Task details
In the items from the start through the line containing "The wooden chair at center is", change every "wooden chair" to "oak chair" and give those lines back with nothing else altered.

## Start Input rows

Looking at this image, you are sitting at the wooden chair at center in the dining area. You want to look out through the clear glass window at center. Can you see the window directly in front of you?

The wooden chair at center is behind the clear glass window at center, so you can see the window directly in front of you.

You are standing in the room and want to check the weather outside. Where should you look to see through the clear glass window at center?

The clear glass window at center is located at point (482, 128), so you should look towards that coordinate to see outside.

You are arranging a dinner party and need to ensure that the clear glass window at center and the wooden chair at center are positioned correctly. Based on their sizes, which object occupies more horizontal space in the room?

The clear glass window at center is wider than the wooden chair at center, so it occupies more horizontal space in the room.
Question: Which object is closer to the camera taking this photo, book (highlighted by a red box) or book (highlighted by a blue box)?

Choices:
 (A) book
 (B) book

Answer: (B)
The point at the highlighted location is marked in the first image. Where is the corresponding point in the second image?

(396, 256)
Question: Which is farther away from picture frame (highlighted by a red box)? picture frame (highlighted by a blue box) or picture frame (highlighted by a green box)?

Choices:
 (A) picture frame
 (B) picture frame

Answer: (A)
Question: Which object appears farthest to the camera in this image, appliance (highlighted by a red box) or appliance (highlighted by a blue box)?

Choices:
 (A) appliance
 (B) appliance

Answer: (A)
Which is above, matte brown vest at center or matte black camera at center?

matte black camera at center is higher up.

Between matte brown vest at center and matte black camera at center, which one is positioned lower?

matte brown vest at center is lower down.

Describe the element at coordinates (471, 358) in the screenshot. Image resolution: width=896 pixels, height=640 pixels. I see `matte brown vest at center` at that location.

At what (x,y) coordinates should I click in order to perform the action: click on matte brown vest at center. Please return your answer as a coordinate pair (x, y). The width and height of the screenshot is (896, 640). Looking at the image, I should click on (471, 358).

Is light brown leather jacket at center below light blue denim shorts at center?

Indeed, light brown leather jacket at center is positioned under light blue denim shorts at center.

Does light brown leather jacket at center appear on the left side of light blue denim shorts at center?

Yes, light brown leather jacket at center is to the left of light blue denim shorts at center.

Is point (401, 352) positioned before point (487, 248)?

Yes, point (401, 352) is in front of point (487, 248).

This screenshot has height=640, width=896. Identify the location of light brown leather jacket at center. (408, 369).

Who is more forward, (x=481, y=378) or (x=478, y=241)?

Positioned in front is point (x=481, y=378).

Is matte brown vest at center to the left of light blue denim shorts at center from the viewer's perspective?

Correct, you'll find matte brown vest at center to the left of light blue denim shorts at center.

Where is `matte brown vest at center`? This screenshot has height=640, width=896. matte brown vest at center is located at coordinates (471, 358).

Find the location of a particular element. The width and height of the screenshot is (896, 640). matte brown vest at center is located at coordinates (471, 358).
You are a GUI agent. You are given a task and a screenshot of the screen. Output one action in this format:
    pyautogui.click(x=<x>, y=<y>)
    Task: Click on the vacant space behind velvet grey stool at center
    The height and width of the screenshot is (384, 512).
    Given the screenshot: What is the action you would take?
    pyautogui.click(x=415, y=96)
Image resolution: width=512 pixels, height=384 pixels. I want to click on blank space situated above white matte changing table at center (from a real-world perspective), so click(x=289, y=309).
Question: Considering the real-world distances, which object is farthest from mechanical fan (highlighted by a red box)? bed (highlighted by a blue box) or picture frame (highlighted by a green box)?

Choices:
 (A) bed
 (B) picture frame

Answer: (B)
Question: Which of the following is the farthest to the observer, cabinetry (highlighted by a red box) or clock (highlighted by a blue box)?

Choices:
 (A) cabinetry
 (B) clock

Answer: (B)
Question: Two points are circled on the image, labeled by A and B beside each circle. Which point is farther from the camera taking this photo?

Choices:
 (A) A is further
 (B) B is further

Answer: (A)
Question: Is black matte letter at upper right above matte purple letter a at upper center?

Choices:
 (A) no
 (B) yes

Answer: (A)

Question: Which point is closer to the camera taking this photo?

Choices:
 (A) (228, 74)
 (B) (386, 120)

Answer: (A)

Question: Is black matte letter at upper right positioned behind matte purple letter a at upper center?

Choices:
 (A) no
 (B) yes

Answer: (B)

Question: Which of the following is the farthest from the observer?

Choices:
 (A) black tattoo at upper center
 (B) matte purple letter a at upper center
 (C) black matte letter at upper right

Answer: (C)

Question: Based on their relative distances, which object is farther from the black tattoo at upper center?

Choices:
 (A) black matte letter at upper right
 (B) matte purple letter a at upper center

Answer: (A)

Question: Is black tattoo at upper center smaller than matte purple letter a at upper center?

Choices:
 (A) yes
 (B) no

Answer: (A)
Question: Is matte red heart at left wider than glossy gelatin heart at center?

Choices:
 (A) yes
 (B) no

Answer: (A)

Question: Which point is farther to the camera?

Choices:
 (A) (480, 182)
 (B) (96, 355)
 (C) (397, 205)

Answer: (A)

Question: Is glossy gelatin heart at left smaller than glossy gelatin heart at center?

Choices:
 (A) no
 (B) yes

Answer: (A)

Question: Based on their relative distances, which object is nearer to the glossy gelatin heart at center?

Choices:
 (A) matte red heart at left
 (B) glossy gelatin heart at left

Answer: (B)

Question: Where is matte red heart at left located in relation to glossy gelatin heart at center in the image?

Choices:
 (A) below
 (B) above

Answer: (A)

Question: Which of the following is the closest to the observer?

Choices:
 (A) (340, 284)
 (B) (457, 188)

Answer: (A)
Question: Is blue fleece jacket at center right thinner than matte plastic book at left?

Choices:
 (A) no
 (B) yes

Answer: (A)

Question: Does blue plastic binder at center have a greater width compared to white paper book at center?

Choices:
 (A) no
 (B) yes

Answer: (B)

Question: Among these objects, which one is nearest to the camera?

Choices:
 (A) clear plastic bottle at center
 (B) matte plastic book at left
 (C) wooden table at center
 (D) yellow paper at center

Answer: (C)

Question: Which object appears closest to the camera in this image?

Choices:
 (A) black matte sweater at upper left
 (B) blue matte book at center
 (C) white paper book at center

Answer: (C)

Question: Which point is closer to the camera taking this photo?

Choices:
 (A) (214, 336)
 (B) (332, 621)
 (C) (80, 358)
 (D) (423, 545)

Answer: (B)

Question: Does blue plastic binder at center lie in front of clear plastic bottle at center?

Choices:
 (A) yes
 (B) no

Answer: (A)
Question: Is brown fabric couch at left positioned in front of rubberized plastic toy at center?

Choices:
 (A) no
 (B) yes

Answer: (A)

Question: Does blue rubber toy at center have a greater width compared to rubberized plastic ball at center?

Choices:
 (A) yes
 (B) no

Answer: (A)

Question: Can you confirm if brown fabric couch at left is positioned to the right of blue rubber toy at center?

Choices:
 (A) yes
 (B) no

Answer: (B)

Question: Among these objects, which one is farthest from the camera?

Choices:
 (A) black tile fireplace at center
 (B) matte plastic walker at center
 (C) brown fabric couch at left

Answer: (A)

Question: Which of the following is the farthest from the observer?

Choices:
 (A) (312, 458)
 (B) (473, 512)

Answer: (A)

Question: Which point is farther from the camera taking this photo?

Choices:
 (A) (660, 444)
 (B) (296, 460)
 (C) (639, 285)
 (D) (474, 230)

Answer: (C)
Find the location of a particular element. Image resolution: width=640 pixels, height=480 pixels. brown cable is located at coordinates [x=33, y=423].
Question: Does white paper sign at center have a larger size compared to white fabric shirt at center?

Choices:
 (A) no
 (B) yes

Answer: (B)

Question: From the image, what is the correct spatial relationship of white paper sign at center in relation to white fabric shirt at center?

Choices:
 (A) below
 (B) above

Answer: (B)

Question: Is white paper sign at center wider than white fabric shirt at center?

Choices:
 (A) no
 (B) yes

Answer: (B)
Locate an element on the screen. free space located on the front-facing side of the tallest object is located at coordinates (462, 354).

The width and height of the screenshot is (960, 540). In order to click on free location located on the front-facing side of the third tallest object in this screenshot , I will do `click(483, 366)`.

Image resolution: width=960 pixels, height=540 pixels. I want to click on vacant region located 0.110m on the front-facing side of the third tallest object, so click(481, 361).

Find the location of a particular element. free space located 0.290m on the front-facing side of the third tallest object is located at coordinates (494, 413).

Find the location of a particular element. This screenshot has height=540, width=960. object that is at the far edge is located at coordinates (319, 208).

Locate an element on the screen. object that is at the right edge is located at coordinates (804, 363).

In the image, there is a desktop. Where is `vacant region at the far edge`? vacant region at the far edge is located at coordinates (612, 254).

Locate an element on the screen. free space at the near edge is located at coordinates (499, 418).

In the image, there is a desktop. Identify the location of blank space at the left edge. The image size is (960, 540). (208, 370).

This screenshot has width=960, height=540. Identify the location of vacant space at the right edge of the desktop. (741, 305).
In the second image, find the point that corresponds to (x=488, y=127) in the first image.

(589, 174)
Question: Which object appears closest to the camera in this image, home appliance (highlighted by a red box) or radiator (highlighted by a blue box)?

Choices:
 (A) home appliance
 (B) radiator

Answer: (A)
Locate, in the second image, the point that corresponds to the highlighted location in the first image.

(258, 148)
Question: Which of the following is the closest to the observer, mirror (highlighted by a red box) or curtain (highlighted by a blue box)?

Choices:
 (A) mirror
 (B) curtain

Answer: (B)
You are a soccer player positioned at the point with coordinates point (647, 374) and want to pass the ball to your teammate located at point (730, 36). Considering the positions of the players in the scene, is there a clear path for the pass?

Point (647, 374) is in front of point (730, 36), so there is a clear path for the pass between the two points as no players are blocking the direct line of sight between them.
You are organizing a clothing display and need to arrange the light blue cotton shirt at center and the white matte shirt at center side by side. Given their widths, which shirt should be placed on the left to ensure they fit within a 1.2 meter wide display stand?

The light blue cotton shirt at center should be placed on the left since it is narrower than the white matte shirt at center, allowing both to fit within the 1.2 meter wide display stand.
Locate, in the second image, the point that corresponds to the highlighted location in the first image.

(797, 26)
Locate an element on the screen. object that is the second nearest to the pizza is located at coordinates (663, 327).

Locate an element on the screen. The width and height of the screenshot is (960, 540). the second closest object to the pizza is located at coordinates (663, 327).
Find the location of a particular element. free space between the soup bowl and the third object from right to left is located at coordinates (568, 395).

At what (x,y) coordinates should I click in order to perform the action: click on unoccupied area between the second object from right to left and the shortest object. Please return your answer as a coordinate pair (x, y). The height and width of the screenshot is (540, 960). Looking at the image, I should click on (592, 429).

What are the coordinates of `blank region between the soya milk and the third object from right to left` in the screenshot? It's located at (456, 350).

## End Input rows

Result of the task
Looking at this image, you are sitting at the oak chair at center in the dining area. You want to look out through the clear glass window at center. Can you see the window directly in front of you?

The oak chair at center is behind the clear glass window at center, so you can see the window directly in front of you.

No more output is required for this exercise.